▶ _PROBLEM TO SOLVE_:
It would help if you retyped the data exactly, leaving out the pictures.

Start of EXERCISE DATA

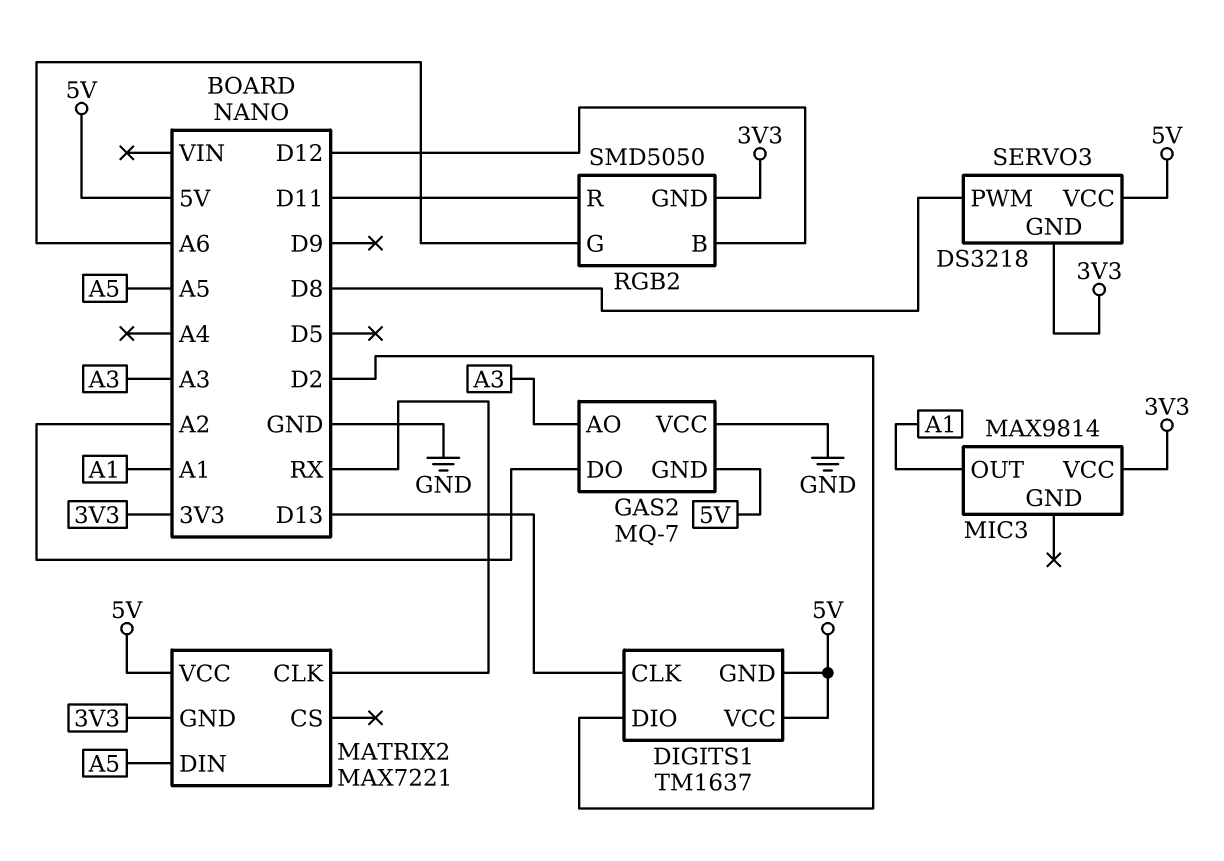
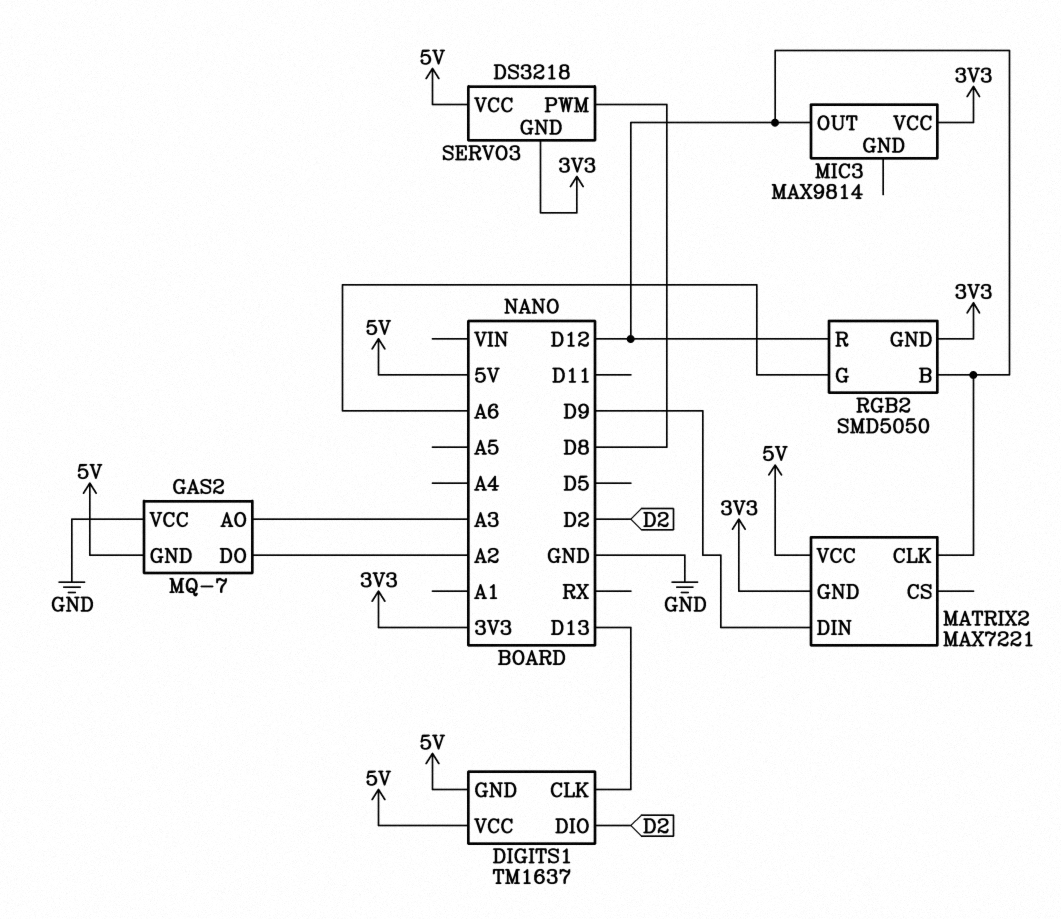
MATRIX2 pin CLK: RX -> D12
MATRIX2 pin DIN: A5 -> D9
MIC3 pin OUT: A1 -> D12
RGB2 pin R: D11 -> D12

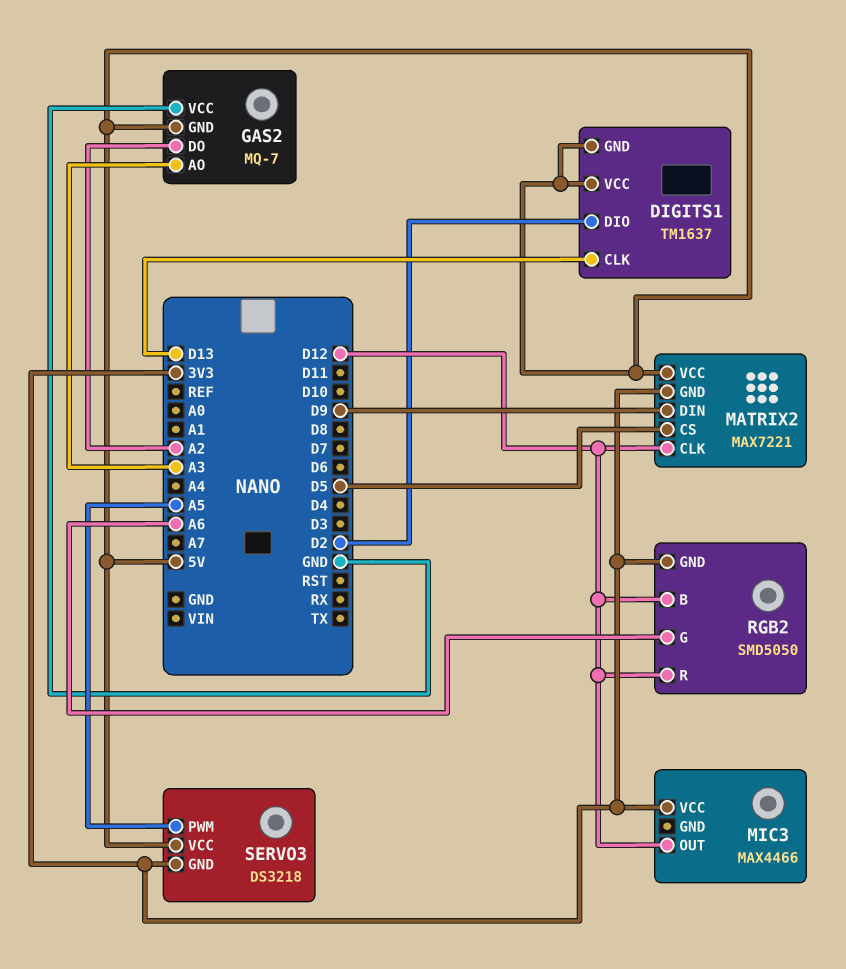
MATRIX2 pin CS: none -> D5
MIC3: MAX9814 -> MAX4466
SERVO3 pin PWM: D8 -> A5

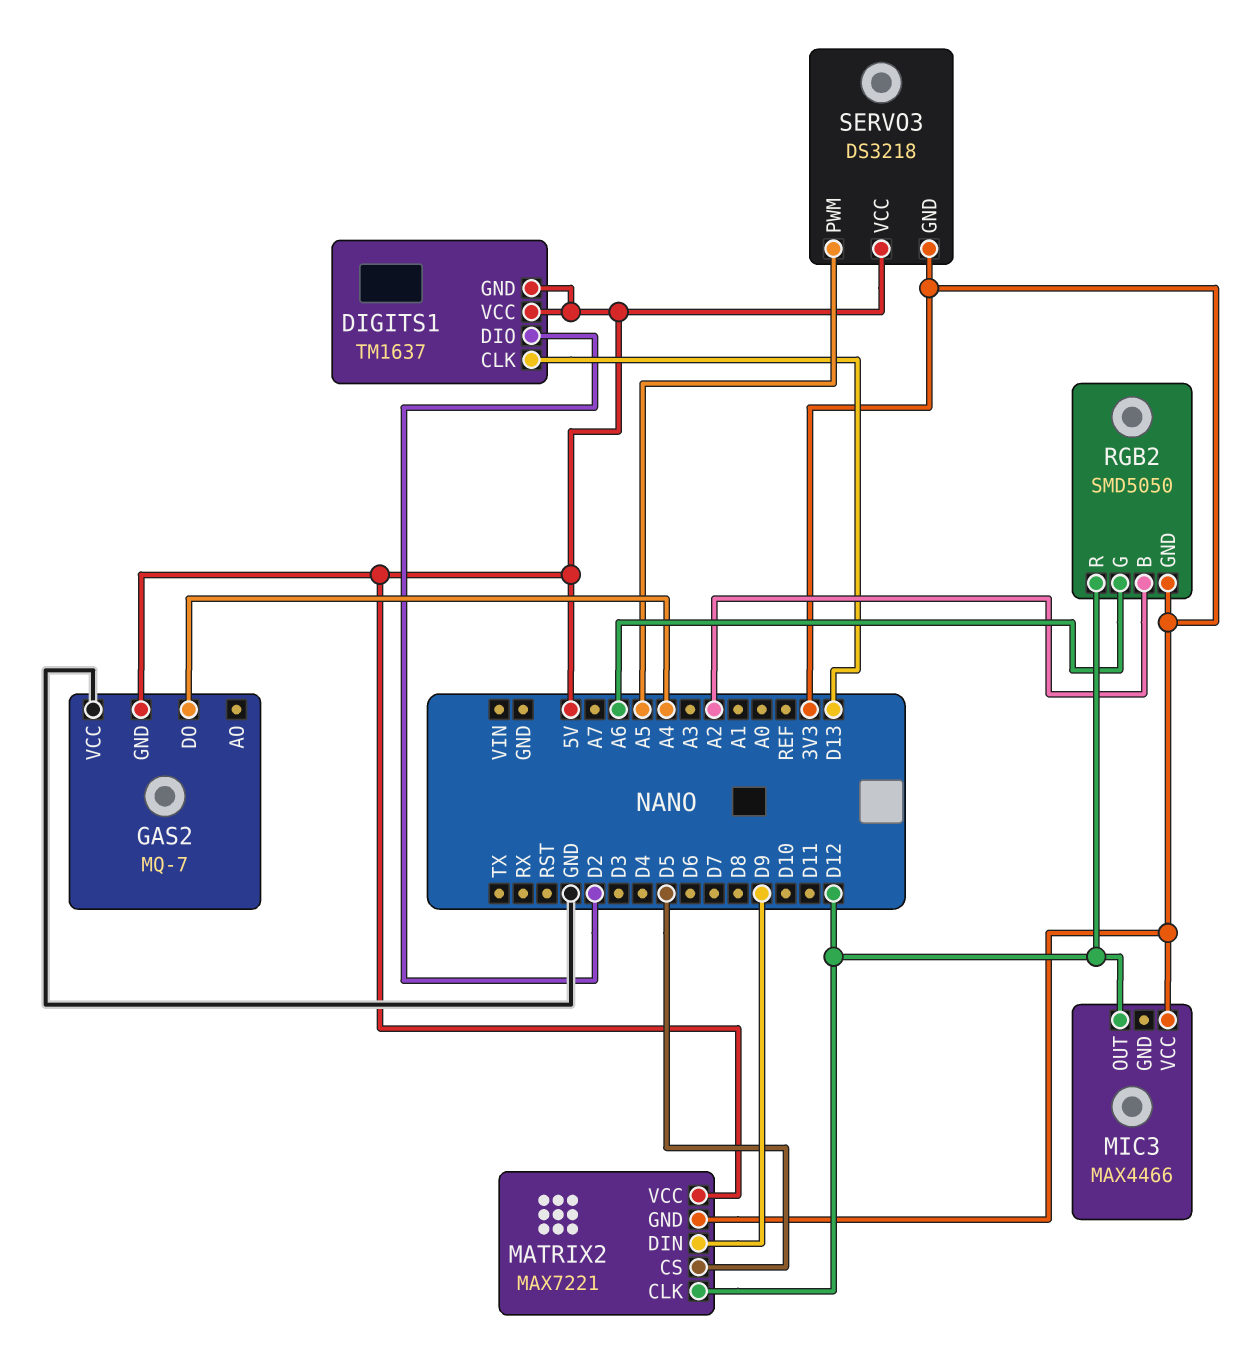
GAS2 pin AO: A3 -> none
GAS2 pin DO: A2 -> A4
RGB2 pin B: D12 -> A2

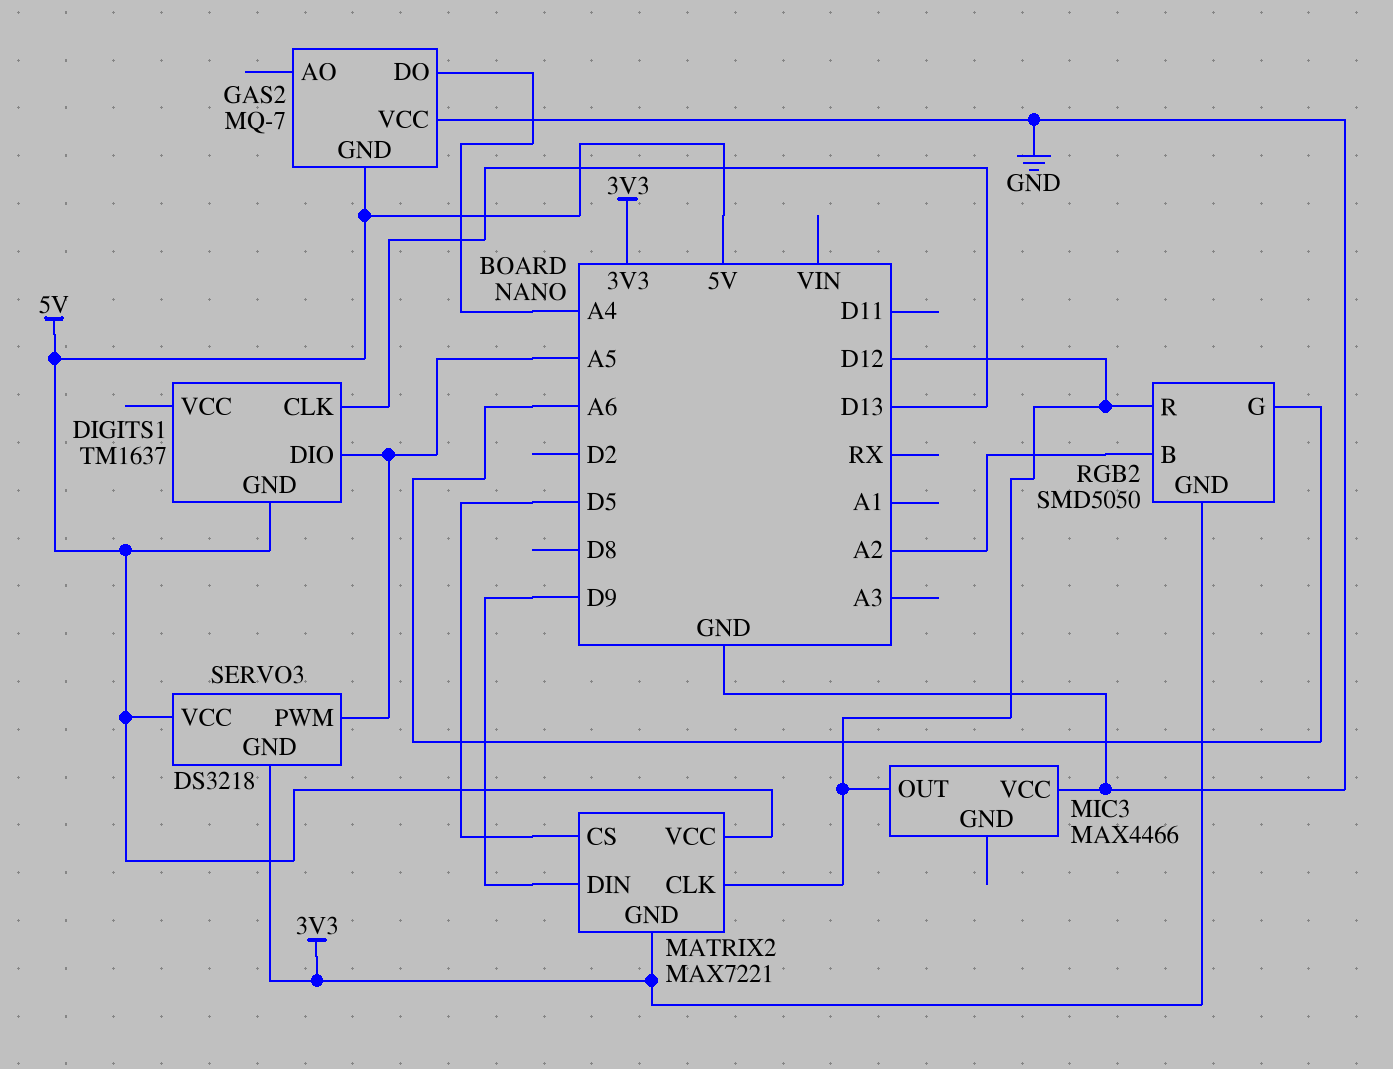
DIGITS1 pin DIO: D2 -> A5
DIGITS1 pin VCC: 5V -> none
MIC3 pin VCC: 3V3 -> GND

End of EXERCISE DATA

▶ _SOLUTION TO THIS TASK_:
MATRIX2 pin CLK: RX -> D12
MATRIX2 pin DIN: A5 -> D9
MIC3 pin OUT: A1 -> D12
RGB2 pin R: D11 -> D12

MATRIX2 pin CS: none -> D5
MIC3: MAX9814 -> MAX4466
SERVO3 pin PWM: D8 -> A5

GAS2 pin AO: A3 -> none
GAS2 pin DO: A2 -> A4
RGB2 pin B: D12 -> A2

DIGITS1 pin DIO: D2 -> A5
DIGITS1 pin VCC: 5V -> none
MIC3 pin VCC: 3V3 -> GND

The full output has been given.